> _Required work_:
Every line below that has the word "brick" counts once; report how many lines that makes, with no other words.

> _Given records_:

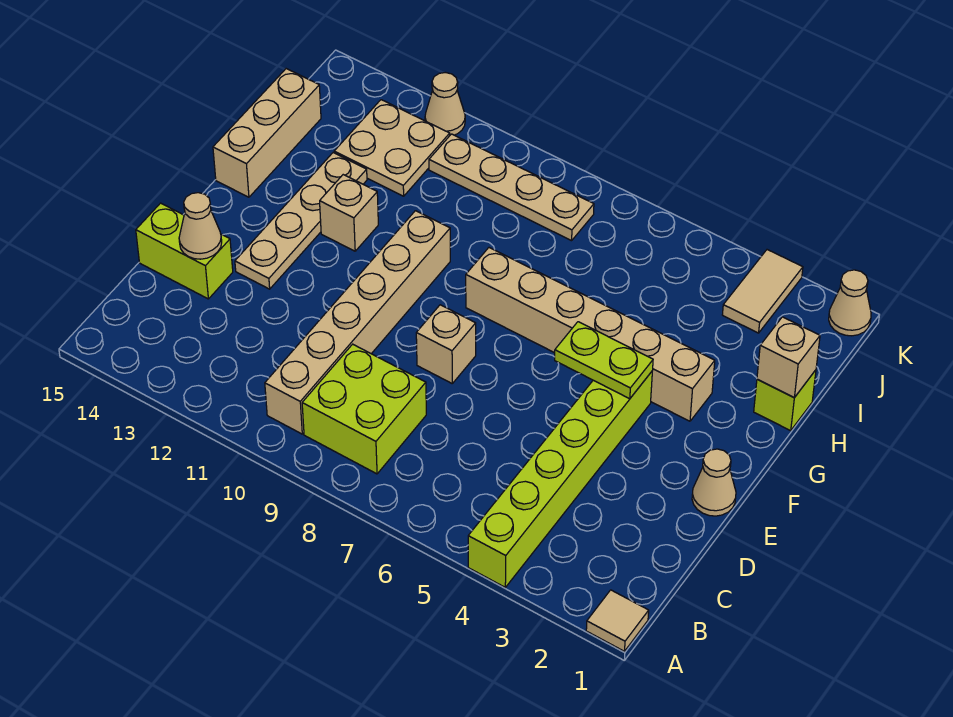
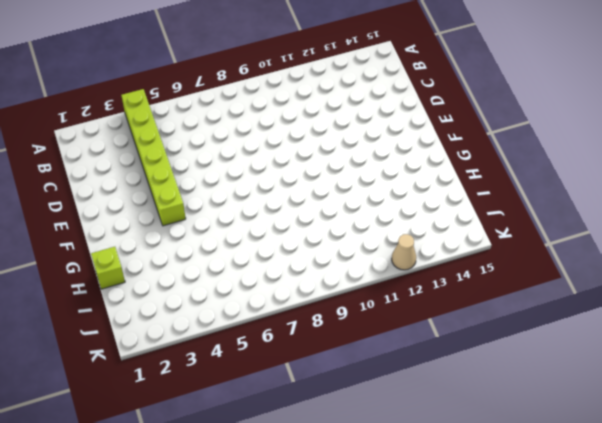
none -> tan tile A1 level 1
none -> lime brick B8:C9 level 1
none -> tan brick B10:G10 level 1

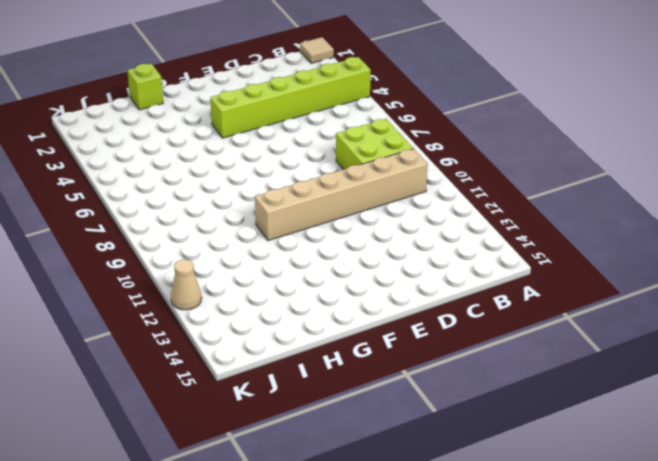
none -> lime brick D14:D15 level 1
none -> tan cone E1 level 1
none -> tan brick E8 level 1

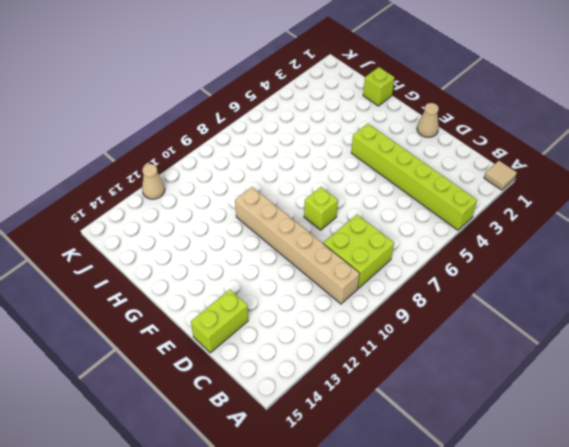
lime brick E8 level 1 -> tan brick E8 level 1
none -> tan plate E13:H13 level 1
none -> tan brick G3:G8 level 1
none -> tan brick G12 level 1

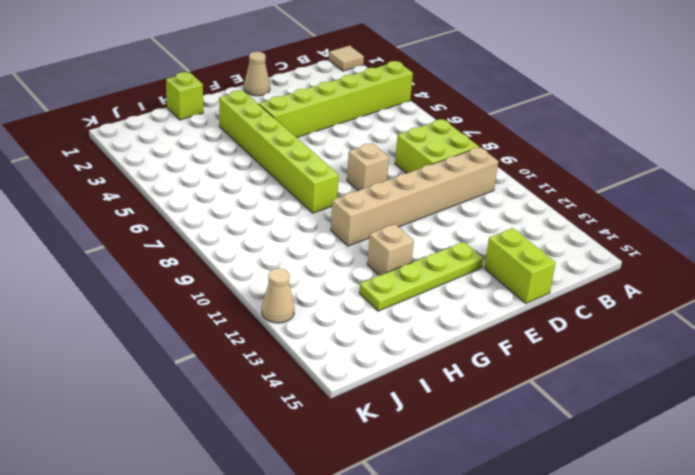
lime plate E13:H13 level 1 -> tan plate E13:H13 level 1
lime brick G3:G8 level 1 -> tan brick G3:G8 level 1
none -> tan brick G15:I15 level 1
none -> tan plate I12:J13 level 1
none -> tan tile J3:K3 level 1

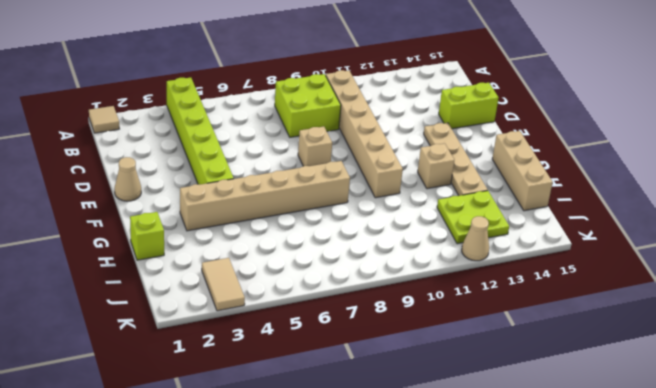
lime plate I12:J13 level 1 -> tan plate I12:J13 level 1
none -> tan plate J8:J11 level 1
none -> tan cone K1 level 1
none -> tan cone D14 level 2

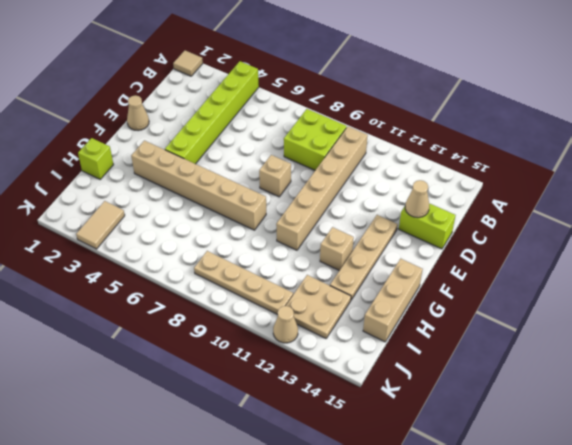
none -> tan cone K1 level 1
none -> lime plate F4:F5 level 2
none -> tan brick H1 level 2

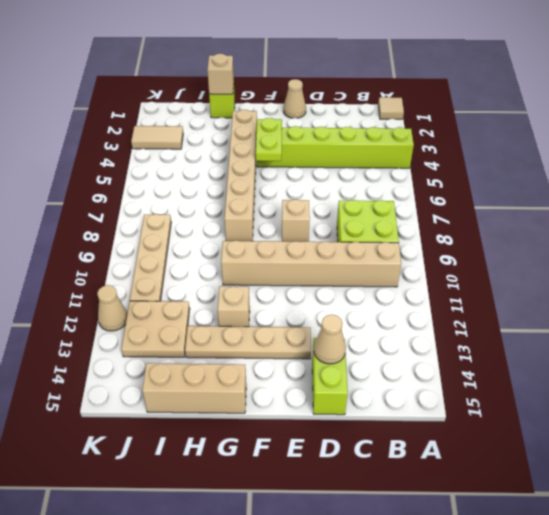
none -> tan cone K1 level 1

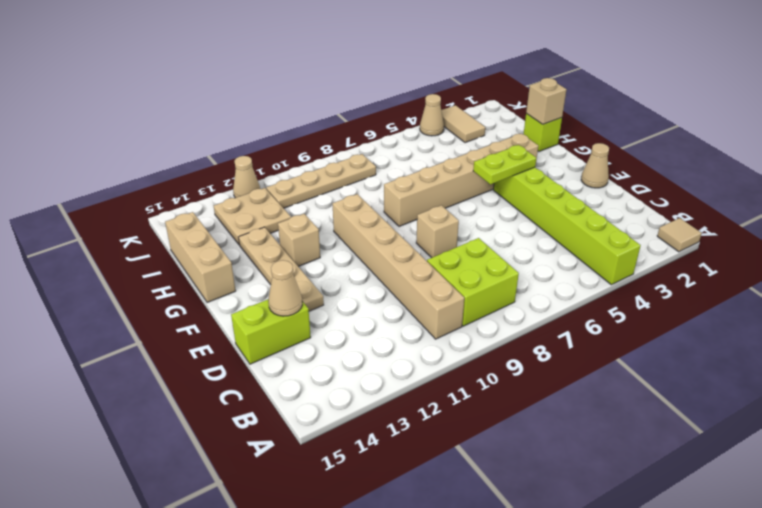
tan cone K4 level 1 -> tan cone K1 level 1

> _Exercise response_:
10